_What is being asked_:
Retype the lines below exactly, from the one that contains "blue trapezoid: moved 1 px left, 6 px down" through the last, and leave every picture out.

** Opening Exercise data block **

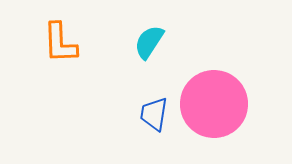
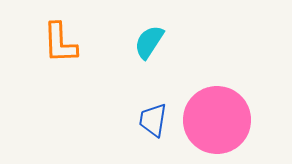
pink circle: moved 3 px right, 16 px down
blue trapezoid: moved 1 px left, 6 px down
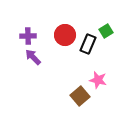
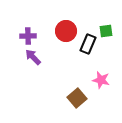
green square: rotated 24 degrees clockwise
red circle: moved 1 px right, 4 px up
pink star: moved 3 px right
brown square: moved 3 px left, 2 px down
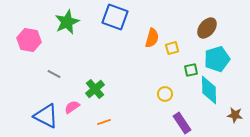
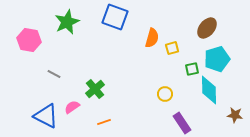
green square: moved 1 px right, 1 px up
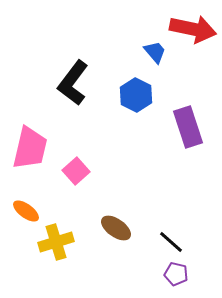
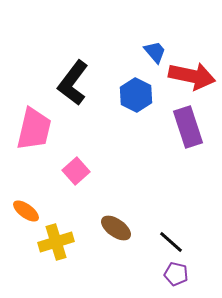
red arrow: moved 1 px left, 47 px down
pink trapezoid: moved 4 px right, 19 px up
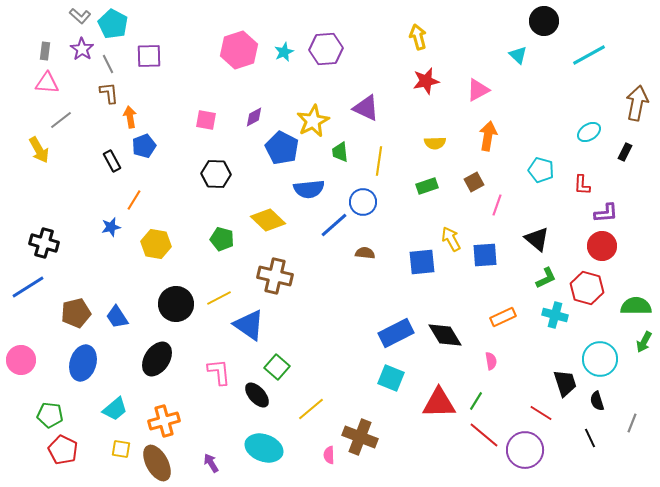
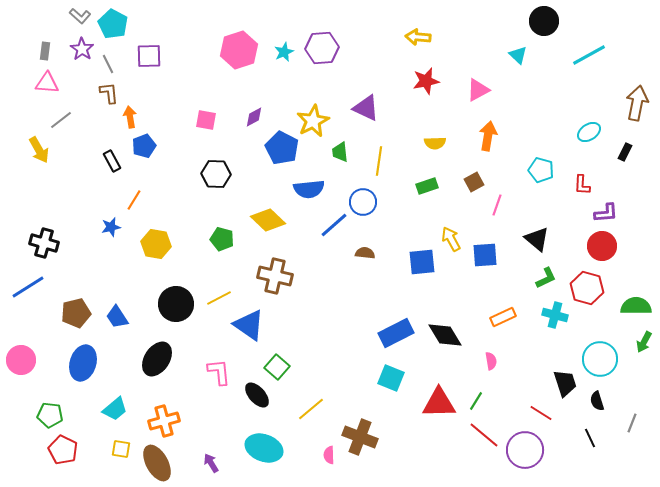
yellow arrow at (418, 37): rotated 70 degrees counterclockwise
purple hexagon at (326, 49): moved 4 px left, 1 px up
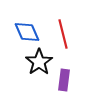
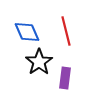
red line: moved 3 px right, 3 px up
purple rectangle: moved 1 px right, 2 px up
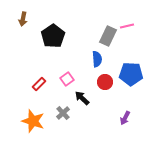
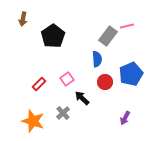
gray rectangle: rotated 12 degrees clockwise
blue pentagon: rotated 25 degrees counterclockwise
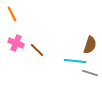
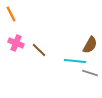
orange line: moved 1 px left
brown semicircle: rotated 12 degrees clockwise
brown line: moved 2 px right
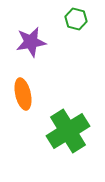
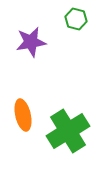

** Closing Exercise data block **

_Output for this exercise_:
blue trapezoid: moved 1 px left, 6 px down
green square: rotated 24 degrees clockwise
red circle: moved 1 px right, 4 px up
pink star: moved 3 px right
brown square: moved 3 px left, 2 px down
green square: moved 1 px right, 1 px up
red arrow: moved 1 px left, 47 px down
pink trapezoid: moved 4 px right, 19 px up
yellow arrow at (418, 37): rotated 70 degrees counterclockwise
purple hexagon at (326, 49): moved 4 px left, 1 px up
red line: moved 3 px right, 3 px up
purple rectangle: moved 1 px right, 2 px up
gray rectangle: rotated 12 degrees clockwise
blue pentagon: rotated 25 degrees counterclockwise
orange line: moved 1 px left
brown semicircle: rotated 12 degrees clockwise
brown line: moved 2 px right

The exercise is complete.